**Exercise objective:** In your copy of the data below, reproduce every entry exactly and omit the pictures.

[Geometric shape edit sequences]
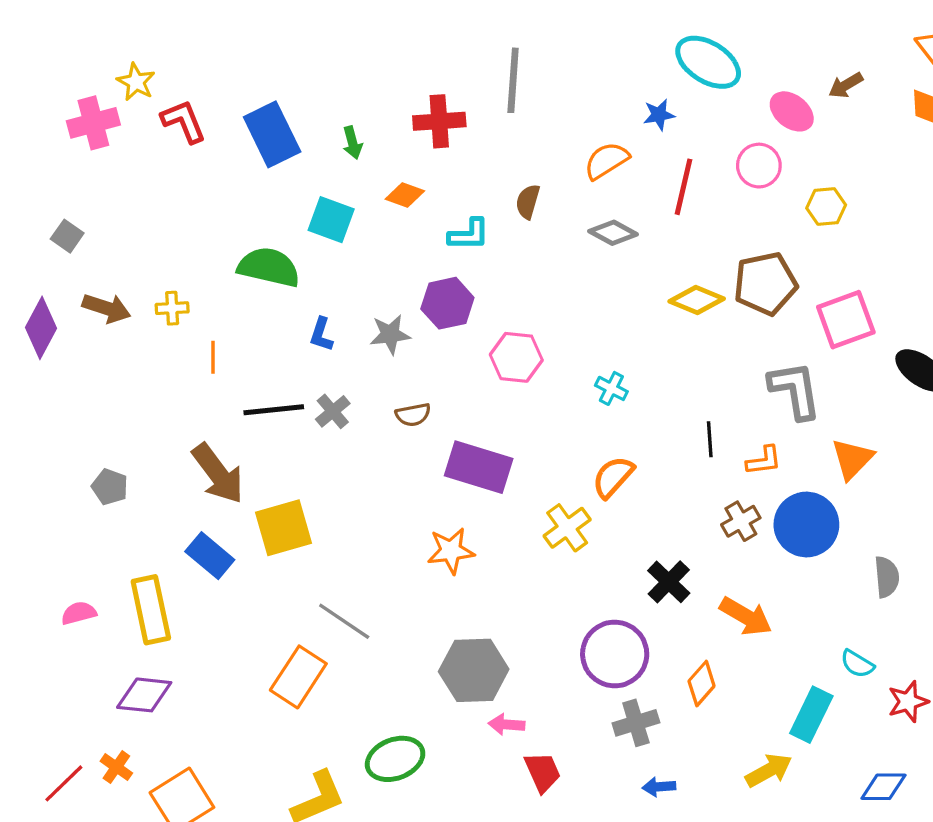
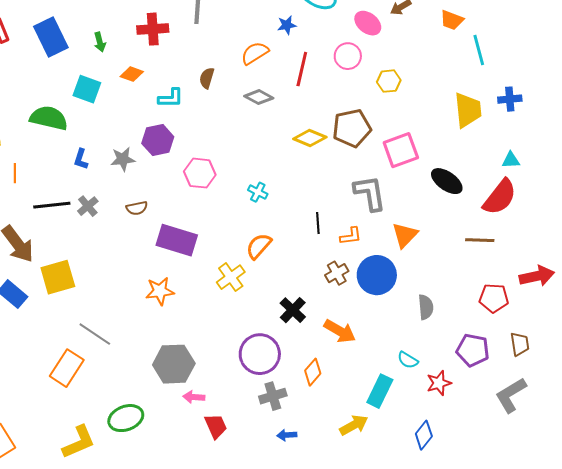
blue diamond: (883, 787) -> (424, 435), turned -52

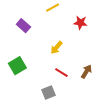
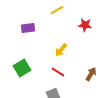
purple rectangle: (23, 26) -> (28, 28), turned -48
red line: (61, 73) -> (58, 72), moved

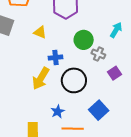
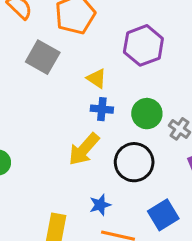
green circle: (84, 40) -> (147, 114), moved
blue cross: (56, 57) -> (102, 109), moved

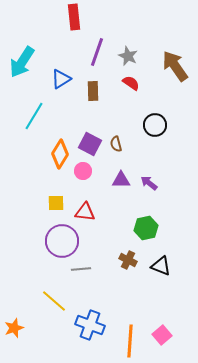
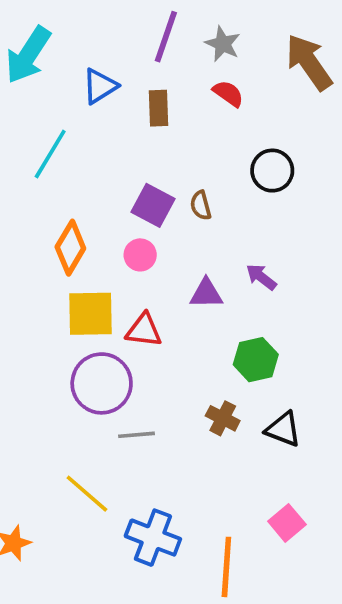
orange diamond: (60, 154) -> (70, 248), moved
purple triangle: (121, 180) -> (206, 294), moved
yellow square: (56, 203) -> (91, 314), size x1.6
pink square: (162, 335) -> (287, 523), moved

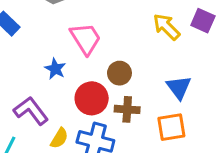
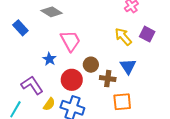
blue triangle: (179, 87) -> (128, 66), moved
brown cross: (127, 109) -> (108, 79), moved

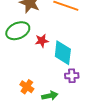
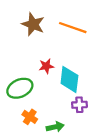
green ellipse: (18, 31) -> (20, 88), moved

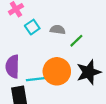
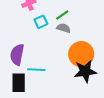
green line: (76, 41) -> (62, 15), moved
orange circle: (57, 71) -> (81, 54), moved

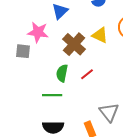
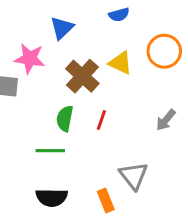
red line: (87, 74) -> (101, 120), turned -32

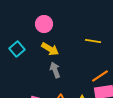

**Response to this exercise:**
blue diamond: (883, 787) -> (424, 435), turned -52

purple rectangle: (23, 26) -> (28, 28), turned -48
red line: (61, 73) -> (58, 72), moved

green circle: (84, 40) -> (147, 114), moved
blue cross: (56, 57) -> (102, 109), moved

orange diamond: (60, 154) -> (70, 248), moved
purple triangle: (121, 180) -> (206, 294), moved
yellow square: (56, 203) -> (91, 314), size x1.6
pink square: (162, 335) -> (287, 523), moved

blue triangle: (179, 87) -> (128, 66), moved
brown cross: (127, 109) -> (108, 79), moved

green ellipse: (18, 31) -> (20, 88), moved

green line: (76, 41) -> (62, 15), moved
orange circle: (57, 71) -> (81, 54), moved

red line: (87, 74) -> (101, 120), turned -32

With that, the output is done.